About this task.
Please keep to the lines below from the one with "orange line at" through the one with "orange cross at", and restate them word for word, ends included.

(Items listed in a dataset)
Content starts
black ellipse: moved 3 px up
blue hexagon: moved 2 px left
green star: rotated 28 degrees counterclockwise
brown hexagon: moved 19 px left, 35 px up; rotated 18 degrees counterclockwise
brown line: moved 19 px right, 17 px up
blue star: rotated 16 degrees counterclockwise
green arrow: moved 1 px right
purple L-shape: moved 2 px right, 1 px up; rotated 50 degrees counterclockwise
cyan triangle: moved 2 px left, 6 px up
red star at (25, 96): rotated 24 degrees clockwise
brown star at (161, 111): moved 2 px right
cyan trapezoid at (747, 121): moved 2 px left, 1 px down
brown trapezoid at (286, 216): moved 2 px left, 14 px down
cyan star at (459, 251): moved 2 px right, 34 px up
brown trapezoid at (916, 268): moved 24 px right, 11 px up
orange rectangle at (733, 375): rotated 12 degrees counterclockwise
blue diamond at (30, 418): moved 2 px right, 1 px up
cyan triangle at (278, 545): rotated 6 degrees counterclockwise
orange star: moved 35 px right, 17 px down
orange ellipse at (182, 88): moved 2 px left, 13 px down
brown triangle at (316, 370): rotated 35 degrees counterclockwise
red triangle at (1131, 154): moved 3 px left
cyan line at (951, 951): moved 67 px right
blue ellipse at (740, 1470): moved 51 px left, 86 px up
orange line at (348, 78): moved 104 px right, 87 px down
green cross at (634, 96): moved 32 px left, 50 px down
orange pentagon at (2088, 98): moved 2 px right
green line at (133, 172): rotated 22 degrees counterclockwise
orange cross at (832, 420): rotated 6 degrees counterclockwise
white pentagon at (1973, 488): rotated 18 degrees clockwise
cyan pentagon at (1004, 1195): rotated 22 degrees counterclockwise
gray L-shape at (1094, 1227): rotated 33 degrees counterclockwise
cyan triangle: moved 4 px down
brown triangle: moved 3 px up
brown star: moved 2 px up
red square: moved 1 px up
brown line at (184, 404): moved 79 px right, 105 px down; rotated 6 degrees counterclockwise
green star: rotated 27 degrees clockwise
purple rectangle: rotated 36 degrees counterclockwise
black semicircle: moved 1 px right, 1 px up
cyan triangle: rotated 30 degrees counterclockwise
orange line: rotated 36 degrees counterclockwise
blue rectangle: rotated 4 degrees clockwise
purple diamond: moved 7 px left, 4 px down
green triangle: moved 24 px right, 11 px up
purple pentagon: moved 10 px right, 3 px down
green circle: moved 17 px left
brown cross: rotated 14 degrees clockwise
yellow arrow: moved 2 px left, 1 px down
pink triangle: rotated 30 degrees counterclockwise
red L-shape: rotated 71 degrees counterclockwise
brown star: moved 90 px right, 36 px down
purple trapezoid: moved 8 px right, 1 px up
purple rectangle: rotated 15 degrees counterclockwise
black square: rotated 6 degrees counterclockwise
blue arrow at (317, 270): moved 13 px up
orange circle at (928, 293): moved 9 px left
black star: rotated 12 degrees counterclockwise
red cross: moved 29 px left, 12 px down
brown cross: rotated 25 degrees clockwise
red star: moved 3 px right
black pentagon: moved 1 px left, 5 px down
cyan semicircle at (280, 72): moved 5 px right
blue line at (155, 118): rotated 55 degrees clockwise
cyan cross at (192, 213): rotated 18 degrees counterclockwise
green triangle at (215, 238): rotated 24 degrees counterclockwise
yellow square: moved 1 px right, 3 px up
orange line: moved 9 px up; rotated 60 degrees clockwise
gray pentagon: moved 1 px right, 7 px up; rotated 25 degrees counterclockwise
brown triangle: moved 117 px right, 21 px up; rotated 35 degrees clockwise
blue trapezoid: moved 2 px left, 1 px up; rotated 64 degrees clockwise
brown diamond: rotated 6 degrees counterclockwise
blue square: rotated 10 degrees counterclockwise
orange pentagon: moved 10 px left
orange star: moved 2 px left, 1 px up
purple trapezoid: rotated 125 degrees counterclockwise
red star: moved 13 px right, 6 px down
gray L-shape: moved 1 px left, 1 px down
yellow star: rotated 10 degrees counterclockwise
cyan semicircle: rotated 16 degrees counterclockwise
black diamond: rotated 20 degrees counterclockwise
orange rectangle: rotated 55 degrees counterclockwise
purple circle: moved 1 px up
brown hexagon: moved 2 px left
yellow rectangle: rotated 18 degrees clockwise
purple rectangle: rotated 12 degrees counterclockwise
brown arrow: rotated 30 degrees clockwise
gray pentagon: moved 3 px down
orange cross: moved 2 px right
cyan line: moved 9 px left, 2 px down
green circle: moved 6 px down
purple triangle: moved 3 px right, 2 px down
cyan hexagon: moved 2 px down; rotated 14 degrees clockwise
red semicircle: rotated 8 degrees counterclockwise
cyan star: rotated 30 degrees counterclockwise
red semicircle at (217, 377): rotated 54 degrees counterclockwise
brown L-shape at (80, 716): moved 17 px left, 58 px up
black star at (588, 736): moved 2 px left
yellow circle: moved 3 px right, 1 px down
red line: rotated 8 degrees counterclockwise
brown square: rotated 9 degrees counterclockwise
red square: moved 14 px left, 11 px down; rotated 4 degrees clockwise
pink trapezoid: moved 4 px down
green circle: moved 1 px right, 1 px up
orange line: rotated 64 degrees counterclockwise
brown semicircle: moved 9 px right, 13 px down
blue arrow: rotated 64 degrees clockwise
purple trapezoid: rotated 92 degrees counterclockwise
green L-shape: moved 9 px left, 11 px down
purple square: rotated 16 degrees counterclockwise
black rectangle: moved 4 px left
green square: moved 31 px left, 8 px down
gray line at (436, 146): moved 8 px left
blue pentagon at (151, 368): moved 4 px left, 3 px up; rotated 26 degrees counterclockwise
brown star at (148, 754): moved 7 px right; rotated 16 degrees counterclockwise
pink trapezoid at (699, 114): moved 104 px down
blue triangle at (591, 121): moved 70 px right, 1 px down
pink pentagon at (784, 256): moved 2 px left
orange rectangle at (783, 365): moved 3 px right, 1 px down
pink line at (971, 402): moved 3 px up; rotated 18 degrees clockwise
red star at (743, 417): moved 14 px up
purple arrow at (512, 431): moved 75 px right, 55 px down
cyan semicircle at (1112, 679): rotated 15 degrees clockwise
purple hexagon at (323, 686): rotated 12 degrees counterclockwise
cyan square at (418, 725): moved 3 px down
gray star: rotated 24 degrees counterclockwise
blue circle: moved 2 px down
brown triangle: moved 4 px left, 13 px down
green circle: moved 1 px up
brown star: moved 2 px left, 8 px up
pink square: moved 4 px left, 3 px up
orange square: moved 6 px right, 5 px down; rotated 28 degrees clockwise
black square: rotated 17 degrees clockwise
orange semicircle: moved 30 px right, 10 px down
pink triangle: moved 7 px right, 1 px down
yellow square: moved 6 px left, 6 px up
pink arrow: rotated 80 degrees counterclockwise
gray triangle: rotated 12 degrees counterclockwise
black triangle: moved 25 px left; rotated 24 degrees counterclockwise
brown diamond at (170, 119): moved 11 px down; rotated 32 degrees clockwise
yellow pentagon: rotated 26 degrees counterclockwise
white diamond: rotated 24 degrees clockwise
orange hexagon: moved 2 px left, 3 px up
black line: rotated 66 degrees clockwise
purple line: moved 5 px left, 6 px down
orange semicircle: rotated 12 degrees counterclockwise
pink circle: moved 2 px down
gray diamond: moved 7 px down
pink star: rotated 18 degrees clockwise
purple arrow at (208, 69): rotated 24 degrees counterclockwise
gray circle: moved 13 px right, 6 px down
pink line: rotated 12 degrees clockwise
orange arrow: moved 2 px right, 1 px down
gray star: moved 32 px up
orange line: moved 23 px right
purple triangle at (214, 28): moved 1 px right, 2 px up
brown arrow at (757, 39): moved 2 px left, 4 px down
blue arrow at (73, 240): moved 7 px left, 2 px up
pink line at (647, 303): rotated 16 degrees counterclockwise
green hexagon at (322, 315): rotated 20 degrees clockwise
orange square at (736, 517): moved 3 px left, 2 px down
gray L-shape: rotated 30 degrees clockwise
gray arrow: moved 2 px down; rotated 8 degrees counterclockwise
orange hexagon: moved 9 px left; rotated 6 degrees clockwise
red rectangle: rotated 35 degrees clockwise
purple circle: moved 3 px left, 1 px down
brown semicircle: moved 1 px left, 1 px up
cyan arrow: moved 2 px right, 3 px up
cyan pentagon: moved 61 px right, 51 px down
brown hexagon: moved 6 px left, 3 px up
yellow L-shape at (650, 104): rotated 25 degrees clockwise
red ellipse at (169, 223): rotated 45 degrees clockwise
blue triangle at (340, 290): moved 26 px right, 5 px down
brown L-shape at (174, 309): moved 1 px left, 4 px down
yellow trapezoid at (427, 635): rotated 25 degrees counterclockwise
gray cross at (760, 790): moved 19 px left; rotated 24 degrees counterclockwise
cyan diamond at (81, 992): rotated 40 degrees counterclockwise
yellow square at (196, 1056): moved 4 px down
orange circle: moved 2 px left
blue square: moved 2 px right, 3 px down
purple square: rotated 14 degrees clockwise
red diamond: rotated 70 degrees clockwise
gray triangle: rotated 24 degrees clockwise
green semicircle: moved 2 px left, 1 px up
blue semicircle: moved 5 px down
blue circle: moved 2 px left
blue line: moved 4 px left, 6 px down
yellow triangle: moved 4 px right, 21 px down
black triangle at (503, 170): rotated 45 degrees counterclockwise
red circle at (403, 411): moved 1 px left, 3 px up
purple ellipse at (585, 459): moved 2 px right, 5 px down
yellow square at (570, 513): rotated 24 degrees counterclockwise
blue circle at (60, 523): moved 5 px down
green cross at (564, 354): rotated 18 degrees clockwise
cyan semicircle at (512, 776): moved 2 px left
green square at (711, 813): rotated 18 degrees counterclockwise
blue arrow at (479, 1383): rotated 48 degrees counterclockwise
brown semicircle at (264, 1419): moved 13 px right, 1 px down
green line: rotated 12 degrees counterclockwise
Content ends
Response to this task.
orange line at (348, 78): moved 104 px right, 87 px down
green cross at (634, 96): moved 32 px left, 50 px down
orange pentagon at (2088, 98): moved 2 px right
green line at (133, 172): rotated 22 degrees counterclockwise
orange cross at (832, 420): rotated 6 degrees counterclockwise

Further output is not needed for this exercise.